→ Information shown
-- -- --

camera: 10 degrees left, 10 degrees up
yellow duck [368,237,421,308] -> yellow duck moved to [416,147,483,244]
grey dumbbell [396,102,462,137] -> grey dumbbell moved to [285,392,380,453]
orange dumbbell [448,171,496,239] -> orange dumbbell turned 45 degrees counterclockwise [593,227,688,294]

-- -- --

→ Activity
Give back exactly the lines from the one containing "yellow duck [368,237,421,308]" to the end of the material, both ends included.

→ Reply to the exercise
yellow duck [368,237,421,308] -> yellow duck moved to [416,147,483,244]
grey dumbbell [396,102,462,137] -> grey dumbbell moved to [285,392,380,453]
orange dumbbell [448,171,496,239] -> orange dumbbell turned 45 degrees counterclockwise [593,227,688,294]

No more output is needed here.